● Brief
List every line in the entries below that contains the string "kern", matching case exactly.

Dataset items
........

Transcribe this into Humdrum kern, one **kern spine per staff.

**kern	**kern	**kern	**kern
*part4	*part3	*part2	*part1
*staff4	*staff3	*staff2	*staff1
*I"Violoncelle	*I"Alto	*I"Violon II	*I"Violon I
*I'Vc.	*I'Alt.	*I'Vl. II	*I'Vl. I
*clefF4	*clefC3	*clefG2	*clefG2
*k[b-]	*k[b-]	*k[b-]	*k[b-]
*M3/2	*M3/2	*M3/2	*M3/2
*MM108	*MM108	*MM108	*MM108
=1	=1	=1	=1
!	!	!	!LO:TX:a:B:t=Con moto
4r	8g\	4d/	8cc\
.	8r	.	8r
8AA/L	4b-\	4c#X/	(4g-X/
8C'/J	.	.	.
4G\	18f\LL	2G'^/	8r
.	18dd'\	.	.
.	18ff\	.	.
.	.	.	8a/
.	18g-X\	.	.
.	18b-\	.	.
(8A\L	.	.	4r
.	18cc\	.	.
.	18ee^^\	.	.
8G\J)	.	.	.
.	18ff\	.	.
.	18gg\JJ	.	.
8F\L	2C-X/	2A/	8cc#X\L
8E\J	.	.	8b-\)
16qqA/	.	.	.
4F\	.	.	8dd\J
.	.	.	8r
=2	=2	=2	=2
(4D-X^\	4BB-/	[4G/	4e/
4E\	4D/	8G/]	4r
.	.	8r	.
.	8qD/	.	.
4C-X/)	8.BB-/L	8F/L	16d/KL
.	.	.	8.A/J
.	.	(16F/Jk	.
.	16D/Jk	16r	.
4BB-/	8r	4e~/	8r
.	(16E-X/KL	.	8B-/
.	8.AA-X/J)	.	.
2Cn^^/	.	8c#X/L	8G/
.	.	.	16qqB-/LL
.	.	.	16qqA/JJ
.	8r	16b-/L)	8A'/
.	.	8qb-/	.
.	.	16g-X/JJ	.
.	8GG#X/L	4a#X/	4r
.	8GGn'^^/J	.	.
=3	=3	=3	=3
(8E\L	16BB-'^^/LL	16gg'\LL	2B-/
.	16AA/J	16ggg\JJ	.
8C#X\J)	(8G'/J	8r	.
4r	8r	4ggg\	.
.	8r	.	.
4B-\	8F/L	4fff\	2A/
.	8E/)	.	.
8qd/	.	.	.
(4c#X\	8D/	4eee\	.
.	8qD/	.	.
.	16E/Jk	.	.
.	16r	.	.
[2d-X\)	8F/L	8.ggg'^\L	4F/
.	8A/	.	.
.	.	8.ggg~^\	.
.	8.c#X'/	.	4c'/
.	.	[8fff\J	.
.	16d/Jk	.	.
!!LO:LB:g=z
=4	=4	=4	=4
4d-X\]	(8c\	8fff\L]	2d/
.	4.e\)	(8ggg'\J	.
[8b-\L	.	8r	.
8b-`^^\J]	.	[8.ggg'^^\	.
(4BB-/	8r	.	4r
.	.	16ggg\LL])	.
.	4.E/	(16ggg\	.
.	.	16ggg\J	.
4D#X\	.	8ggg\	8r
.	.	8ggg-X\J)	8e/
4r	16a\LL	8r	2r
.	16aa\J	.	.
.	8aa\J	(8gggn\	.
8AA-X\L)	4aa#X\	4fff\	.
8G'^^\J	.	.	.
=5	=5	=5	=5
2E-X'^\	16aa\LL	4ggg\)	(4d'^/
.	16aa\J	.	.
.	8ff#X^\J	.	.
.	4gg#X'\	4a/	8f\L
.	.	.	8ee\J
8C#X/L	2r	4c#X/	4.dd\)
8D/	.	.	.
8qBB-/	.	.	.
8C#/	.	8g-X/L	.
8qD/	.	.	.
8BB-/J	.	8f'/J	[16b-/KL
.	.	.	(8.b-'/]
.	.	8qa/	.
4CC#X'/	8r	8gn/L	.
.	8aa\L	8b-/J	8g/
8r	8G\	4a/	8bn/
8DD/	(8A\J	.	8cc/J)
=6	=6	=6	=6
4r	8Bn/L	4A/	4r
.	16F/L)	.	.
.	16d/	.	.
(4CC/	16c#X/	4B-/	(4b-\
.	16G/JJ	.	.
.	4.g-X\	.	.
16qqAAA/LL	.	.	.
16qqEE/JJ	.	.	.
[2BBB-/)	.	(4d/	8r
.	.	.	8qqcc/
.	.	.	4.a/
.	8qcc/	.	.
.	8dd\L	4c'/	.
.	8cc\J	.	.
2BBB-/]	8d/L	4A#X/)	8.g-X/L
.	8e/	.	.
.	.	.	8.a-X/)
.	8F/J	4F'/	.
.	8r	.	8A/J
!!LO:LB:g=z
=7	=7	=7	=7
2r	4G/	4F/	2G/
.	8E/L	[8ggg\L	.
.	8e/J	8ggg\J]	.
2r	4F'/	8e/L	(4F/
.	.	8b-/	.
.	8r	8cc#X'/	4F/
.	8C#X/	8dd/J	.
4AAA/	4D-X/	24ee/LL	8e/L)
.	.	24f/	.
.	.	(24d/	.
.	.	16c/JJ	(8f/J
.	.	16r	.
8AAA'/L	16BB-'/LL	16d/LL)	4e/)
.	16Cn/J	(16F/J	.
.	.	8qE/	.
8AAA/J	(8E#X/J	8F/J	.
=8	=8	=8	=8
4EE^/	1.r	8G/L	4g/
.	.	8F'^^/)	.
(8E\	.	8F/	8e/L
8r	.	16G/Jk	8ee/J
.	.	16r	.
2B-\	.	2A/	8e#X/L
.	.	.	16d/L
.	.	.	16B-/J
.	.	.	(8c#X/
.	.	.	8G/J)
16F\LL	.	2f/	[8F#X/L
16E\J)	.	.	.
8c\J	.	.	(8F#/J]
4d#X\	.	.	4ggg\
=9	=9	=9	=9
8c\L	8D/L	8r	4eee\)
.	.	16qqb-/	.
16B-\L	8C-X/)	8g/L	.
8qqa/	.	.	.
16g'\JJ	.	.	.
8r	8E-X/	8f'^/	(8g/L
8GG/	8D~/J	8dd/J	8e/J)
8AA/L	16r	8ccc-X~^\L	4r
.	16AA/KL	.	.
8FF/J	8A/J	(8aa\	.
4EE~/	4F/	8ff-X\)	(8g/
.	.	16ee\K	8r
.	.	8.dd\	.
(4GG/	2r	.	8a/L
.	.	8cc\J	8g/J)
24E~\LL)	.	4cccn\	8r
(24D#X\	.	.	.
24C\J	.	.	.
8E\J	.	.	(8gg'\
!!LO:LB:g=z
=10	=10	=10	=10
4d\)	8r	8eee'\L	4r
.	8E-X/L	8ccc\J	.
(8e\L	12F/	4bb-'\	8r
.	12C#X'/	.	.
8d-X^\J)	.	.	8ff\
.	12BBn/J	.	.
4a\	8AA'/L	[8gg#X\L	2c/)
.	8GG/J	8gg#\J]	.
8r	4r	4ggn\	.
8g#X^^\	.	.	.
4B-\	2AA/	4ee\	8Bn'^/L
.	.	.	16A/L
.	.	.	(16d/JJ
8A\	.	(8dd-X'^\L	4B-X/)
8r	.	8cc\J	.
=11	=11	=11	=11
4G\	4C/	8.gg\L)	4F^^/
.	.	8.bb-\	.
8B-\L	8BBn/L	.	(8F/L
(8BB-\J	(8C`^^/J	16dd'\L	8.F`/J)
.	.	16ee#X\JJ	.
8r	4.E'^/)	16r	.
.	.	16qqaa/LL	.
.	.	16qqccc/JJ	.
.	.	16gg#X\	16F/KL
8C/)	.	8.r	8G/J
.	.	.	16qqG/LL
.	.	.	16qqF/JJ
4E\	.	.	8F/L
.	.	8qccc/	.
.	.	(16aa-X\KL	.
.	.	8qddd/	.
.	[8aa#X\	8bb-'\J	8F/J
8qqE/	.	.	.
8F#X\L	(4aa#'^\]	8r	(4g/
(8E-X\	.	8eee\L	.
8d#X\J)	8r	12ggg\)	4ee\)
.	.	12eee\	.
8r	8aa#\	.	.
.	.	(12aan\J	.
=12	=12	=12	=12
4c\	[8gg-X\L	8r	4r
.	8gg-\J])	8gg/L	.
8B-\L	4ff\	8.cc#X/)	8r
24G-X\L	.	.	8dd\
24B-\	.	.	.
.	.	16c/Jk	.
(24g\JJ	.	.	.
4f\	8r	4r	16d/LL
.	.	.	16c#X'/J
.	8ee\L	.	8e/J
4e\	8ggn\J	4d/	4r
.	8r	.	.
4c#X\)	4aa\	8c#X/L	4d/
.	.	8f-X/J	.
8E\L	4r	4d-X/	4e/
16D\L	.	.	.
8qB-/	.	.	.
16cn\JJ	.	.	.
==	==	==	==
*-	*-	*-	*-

........

● Solution to this exercise
Transcribe this into Humdrum kern, one **kern spine per staff.
**kern	**kern	**kern	**kern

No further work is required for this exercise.